For the entries below, the expected answer is the line with "R8: 200 (N16, N19) -> 160 (N16, N19)", the line with "V2: 15V (plus", and every line between them, exactly as written, and nothing more.

**Available data:**
- - - - -

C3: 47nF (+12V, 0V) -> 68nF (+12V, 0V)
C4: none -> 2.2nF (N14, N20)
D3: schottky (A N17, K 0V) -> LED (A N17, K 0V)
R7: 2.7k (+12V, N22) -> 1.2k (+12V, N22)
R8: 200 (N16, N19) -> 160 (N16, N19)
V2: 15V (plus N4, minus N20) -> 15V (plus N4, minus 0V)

- - - - -

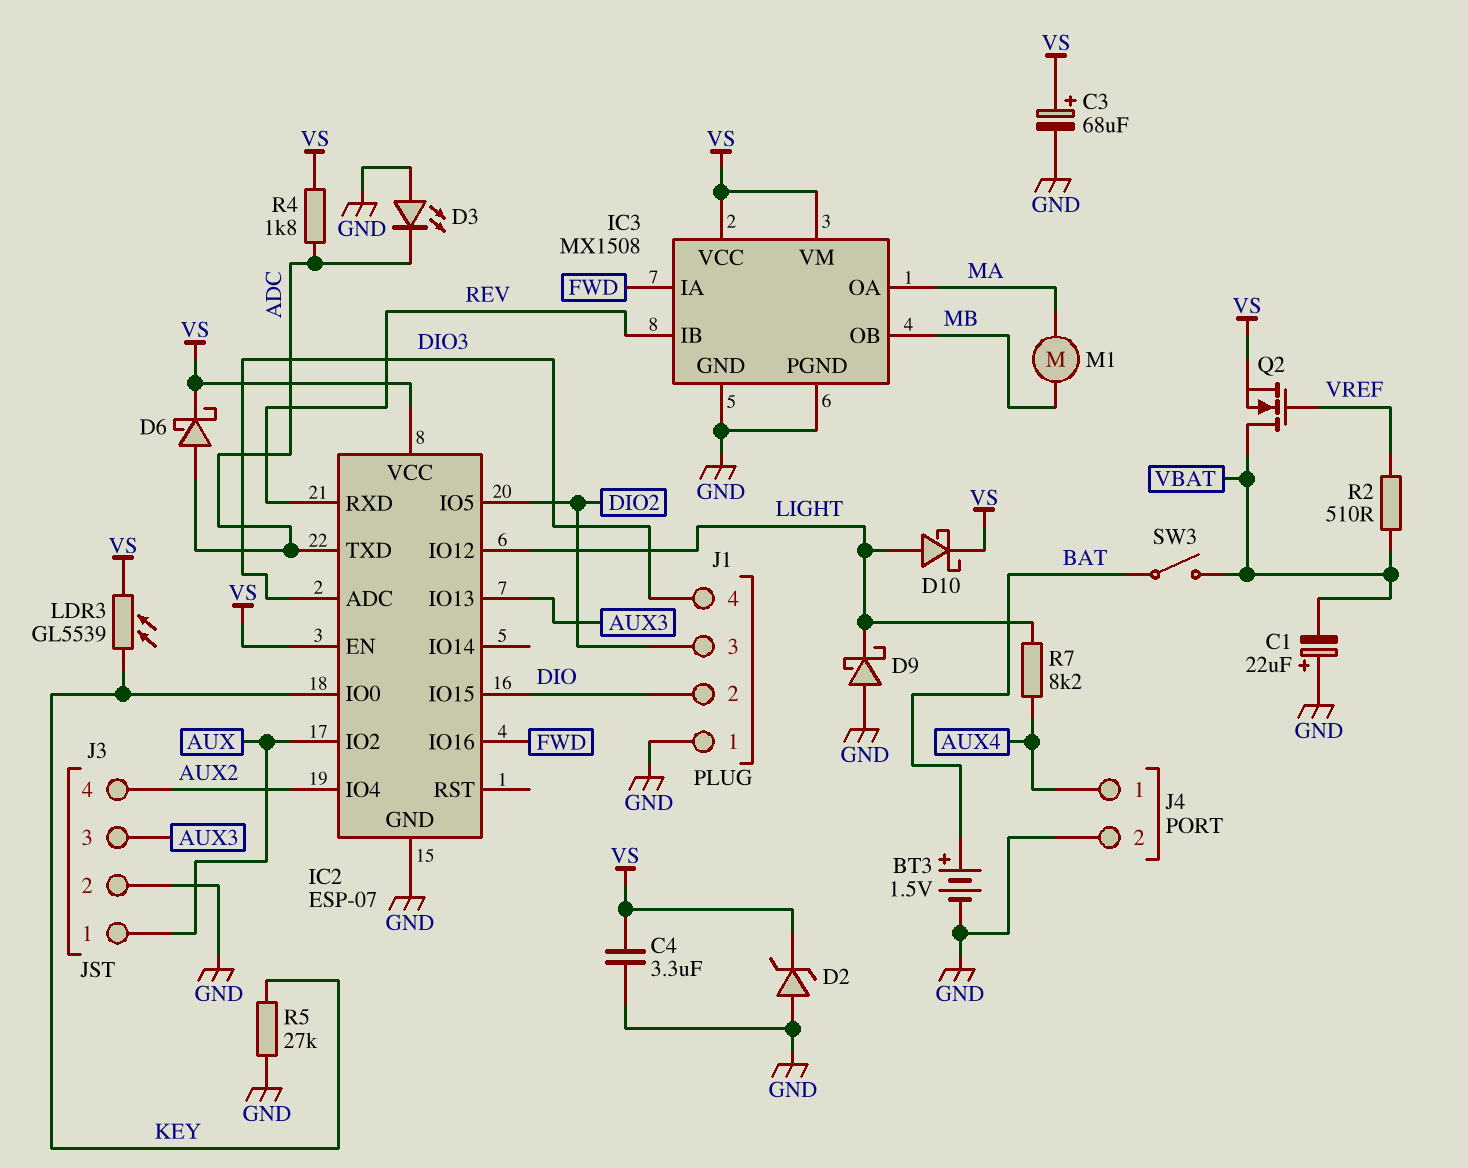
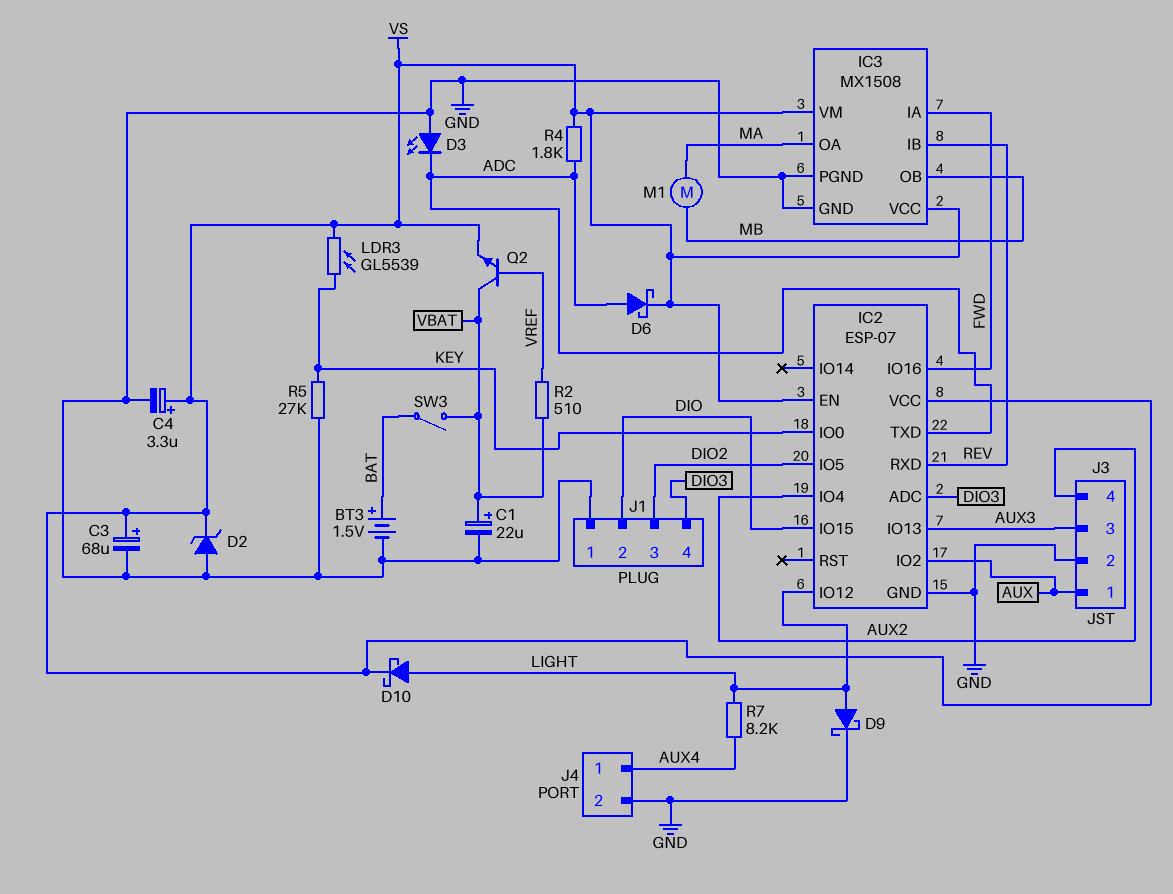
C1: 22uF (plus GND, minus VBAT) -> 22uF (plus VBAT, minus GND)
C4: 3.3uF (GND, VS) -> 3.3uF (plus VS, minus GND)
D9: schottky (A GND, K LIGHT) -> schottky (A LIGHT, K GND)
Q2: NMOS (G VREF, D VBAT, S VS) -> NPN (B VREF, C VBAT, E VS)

- - - - -

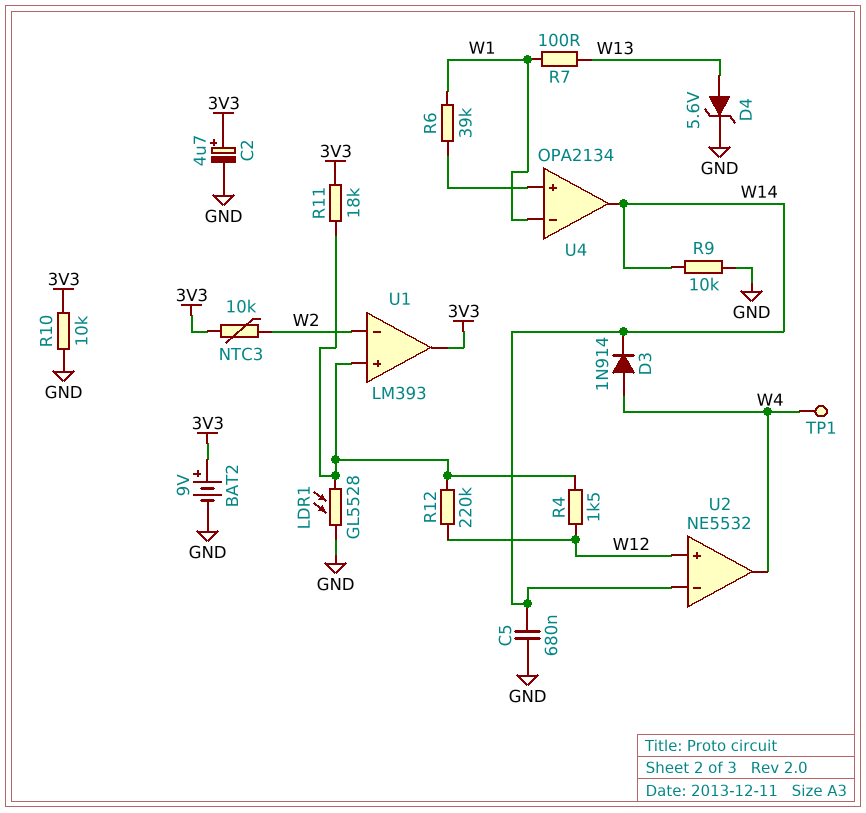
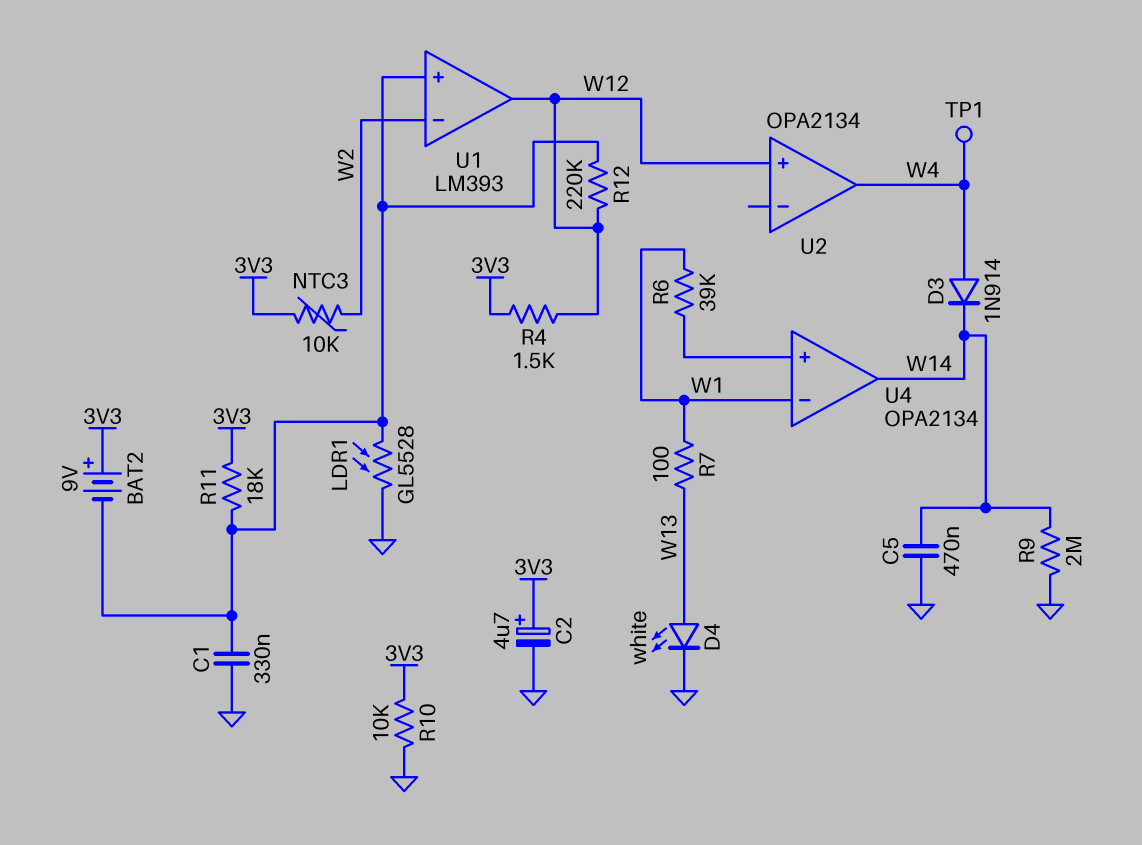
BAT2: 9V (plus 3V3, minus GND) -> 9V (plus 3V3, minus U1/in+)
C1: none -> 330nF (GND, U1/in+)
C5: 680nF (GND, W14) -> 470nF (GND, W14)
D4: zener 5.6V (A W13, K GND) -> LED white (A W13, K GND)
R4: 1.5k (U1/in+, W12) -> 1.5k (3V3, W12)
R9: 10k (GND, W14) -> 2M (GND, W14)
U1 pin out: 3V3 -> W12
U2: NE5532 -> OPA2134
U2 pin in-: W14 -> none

- - - - -

**Response below:**
R8: 200 (N16, N19) -> 160 (N16, N19)
V2: 15V (plus N4, minus N20) -> 15V (plus N4, minus 0V)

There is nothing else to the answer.